### Exercise instructions
A single stretch of the material below is to be transcribed exactly, starting at the line with "(412, 344) = (649, 431): none -> orange vase" and ending after the line with "camera: 25 degrees left, 10 degrees down".

### Task data
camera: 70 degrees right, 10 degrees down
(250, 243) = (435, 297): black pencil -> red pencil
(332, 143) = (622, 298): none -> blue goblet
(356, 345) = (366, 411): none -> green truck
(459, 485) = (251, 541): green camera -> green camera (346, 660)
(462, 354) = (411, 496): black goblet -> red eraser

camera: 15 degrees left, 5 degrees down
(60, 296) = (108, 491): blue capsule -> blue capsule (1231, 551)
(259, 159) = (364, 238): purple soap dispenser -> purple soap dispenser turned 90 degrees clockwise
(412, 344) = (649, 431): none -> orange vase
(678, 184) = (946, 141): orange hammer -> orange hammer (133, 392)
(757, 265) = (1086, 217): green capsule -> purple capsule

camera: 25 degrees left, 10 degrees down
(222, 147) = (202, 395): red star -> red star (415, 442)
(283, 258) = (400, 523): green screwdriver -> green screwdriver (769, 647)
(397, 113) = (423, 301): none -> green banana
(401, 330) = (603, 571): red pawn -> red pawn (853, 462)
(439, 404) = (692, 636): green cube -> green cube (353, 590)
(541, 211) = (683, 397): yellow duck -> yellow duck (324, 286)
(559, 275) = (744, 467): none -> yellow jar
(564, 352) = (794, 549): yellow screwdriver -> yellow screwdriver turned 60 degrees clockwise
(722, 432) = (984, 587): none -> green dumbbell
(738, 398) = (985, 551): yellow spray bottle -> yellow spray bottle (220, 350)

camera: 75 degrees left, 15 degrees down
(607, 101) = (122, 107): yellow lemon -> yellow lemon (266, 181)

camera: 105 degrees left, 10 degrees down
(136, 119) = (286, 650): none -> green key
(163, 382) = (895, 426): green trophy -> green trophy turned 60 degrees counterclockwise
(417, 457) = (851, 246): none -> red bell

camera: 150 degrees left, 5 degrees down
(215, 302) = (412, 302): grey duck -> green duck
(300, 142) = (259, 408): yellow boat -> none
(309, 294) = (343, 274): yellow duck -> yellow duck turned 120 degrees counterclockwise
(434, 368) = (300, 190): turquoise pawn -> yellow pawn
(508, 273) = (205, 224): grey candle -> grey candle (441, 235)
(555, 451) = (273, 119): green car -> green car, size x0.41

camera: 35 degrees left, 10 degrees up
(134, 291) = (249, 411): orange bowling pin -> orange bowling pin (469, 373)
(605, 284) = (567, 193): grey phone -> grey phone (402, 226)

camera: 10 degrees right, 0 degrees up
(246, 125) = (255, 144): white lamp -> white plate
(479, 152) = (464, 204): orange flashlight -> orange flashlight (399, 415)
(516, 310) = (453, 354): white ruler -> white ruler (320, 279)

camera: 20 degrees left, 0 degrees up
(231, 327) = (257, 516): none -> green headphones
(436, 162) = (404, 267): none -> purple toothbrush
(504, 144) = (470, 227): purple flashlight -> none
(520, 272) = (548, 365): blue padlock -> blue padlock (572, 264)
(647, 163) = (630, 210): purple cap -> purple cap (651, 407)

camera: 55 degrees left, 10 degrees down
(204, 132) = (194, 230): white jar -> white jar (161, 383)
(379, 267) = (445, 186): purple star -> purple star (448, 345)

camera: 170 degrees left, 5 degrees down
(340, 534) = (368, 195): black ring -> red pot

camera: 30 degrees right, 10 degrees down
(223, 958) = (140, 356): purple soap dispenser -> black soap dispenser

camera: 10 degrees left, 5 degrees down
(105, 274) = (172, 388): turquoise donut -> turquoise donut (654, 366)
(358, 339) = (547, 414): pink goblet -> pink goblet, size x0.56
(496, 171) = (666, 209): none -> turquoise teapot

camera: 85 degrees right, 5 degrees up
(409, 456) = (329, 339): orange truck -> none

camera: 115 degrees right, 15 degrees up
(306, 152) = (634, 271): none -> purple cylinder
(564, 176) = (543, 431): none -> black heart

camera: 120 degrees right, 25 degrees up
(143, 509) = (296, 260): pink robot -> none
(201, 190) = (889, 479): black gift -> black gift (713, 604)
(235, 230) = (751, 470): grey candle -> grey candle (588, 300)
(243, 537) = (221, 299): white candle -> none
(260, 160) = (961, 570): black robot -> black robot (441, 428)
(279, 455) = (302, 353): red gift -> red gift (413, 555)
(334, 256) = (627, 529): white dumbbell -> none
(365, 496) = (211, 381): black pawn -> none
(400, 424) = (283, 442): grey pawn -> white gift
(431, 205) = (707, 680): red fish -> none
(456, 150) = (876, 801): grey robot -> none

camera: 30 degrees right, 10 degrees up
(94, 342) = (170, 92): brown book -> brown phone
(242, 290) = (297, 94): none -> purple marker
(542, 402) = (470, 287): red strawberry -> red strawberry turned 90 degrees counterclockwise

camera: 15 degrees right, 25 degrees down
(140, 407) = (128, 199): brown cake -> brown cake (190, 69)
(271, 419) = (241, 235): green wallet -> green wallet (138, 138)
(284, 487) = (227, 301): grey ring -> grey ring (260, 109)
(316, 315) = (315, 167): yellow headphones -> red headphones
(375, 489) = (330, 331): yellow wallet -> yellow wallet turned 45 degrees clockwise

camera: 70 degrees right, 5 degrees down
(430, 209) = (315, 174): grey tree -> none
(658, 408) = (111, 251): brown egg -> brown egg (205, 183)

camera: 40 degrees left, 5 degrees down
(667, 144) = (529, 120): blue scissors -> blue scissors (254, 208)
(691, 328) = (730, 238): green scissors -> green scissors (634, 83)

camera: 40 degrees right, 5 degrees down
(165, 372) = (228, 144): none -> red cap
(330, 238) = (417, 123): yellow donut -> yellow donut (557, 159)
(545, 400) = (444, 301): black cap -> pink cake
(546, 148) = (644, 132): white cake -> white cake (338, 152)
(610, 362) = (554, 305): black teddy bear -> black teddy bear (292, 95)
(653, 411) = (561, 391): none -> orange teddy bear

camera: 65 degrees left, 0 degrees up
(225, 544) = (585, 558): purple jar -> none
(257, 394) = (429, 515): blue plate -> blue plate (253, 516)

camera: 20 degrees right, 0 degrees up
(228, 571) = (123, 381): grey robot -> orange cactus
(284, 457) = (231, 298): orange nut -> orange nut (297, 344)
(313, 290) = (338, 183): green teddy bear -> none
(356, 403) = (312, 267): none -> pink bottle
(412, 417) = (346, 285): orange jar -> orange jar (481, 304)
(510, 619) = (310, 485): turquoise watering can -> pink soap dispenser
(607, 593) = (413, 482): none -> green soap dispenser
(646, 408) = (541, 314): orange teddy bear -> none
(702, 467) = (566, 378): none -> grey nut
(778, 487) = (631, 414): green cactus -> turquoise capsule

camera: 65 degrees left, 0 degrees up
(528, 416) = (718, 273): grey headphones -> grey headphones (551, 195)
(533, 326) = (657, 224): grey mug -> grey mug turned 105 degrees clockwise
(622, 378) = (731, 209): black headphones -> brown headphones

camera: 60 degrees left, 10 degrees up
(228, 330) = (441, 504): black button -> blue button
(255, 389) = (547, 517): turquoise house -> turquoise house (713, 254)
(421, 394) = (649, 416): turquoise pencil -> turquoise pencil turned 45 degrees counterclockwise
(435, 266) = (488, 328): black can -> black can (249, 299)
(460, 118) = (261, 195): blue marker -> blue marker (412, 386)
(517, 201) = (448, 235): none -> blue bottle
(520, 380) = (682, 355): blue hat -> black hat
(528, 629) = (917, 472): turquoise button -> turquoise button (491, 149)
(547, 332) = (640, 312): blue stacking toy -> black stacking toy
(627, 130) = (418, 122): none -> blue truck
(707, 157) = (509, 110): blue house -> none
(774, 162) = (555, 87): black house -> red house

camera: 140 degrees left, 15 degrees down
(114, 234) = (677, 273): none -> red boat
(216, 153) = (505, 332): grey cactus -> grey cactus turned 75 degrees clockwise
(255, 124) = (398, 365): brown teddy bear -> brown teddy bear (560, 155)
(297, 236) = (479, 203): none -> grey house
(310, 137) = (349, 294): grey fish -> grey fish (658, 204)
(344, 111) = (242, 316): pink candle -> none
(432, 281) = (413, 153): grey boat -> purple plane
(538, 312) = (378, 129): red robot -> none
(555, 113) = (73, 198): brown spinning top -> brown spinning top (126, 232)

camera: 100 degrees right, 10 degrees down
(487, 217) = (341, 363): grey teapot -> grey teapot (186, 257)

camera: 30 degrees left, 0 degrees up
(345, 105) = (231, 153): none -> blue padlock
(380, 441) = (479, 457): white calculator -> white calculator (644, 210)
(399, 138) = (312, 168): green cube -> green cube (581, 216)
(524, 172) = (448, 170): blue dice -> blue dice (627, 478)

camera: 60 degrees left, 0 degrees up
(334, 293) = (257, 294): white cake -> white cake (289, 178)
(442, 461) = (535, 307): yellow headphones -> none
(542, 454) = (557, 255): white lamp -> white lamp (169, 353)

### Exercise output
(412, 344) = (649, 431): none -> orange vase
(678, 184) = (946, 141): orange hammer -> orange hammer (133, 392)
(757, 265) = (1086, 217): green capsule -> purple capsule

camera: 25 degrees left, 10 degrees down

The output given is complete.